> **Data supplied**
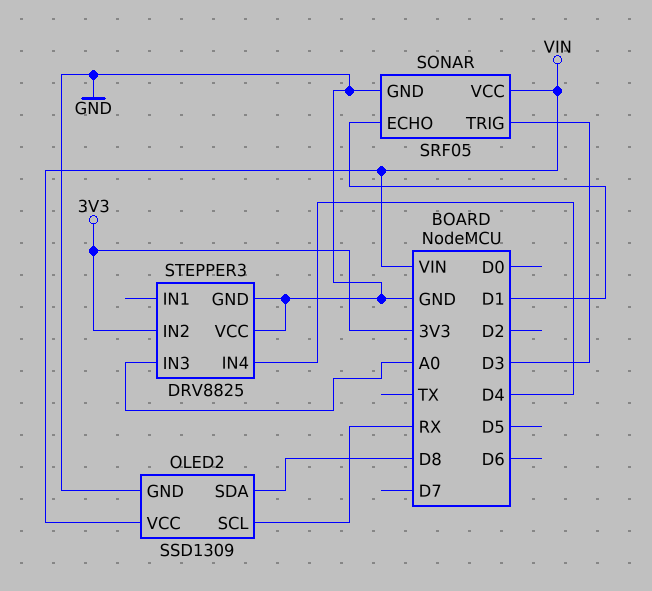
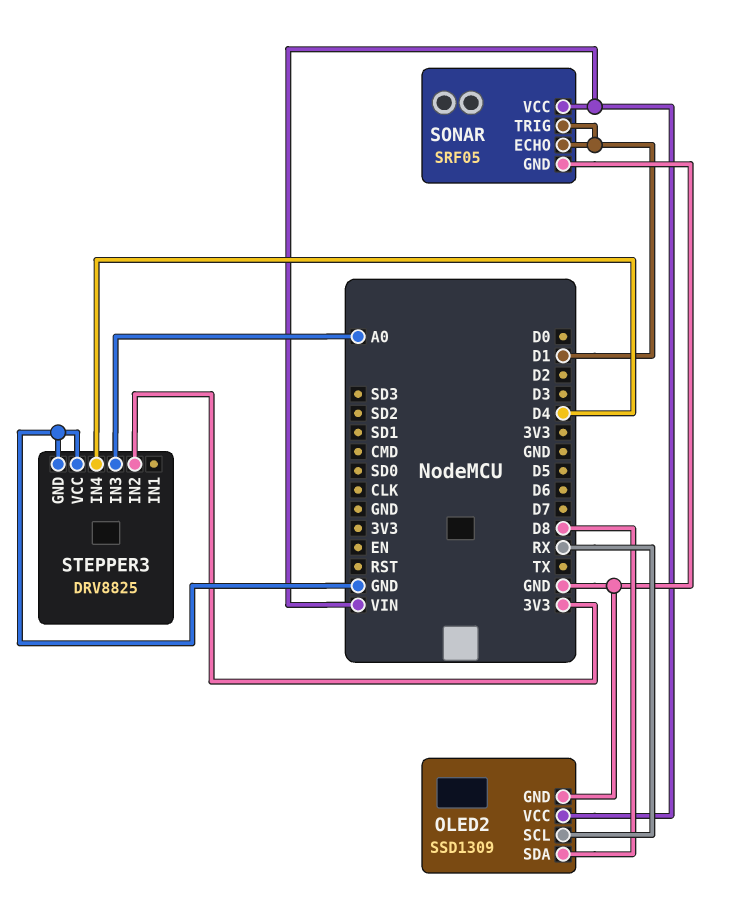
SONAR pin TRIG: D3 -> D1

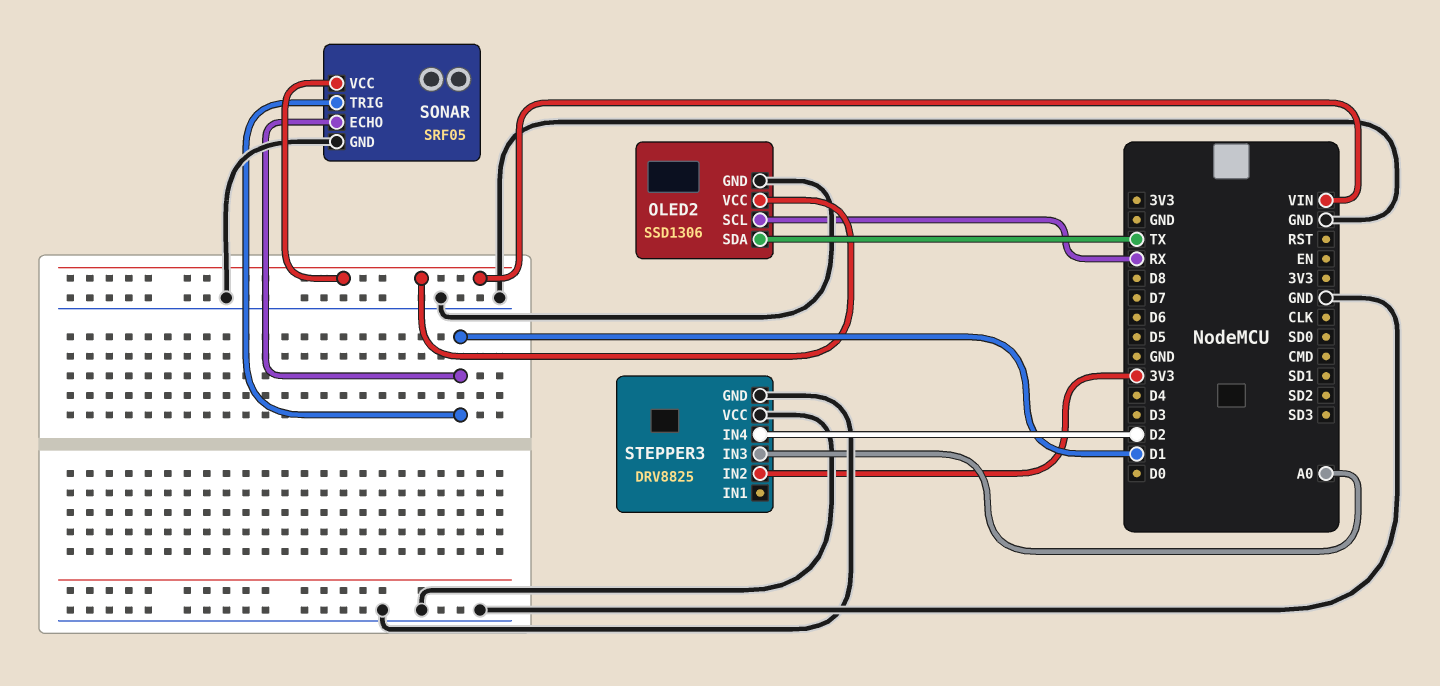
OLED2: SSD1309 -> SSD1306
OLED2 pin SDA: D8 -> TX
STEPPER3 pin IN4: D4 -> D2

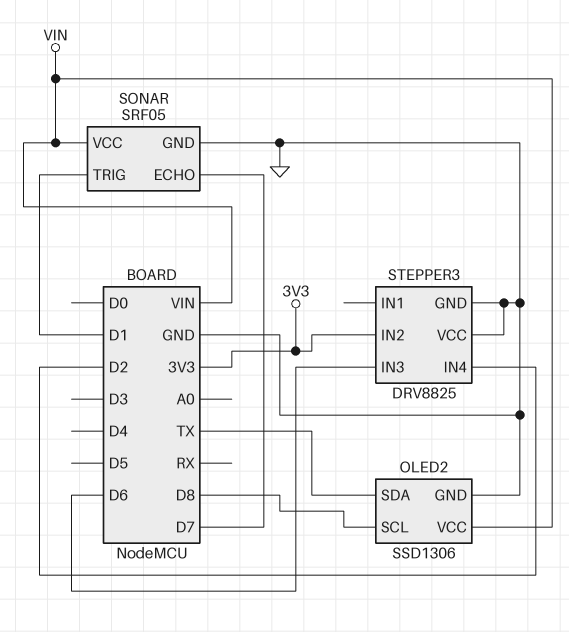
OLED2 pin SCL: RX -> D8
SONAR pin ECHO: D1 -> D7
STEPPER3 pin IN3: A0 -> D6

> **Task brief**
Pull out all lines containing the word "SONAR" from the entries above.

> **Solution to the problem**
SONAR pin TRIG: D3 -> D1
SONAR pin ECHO: D1 -> D7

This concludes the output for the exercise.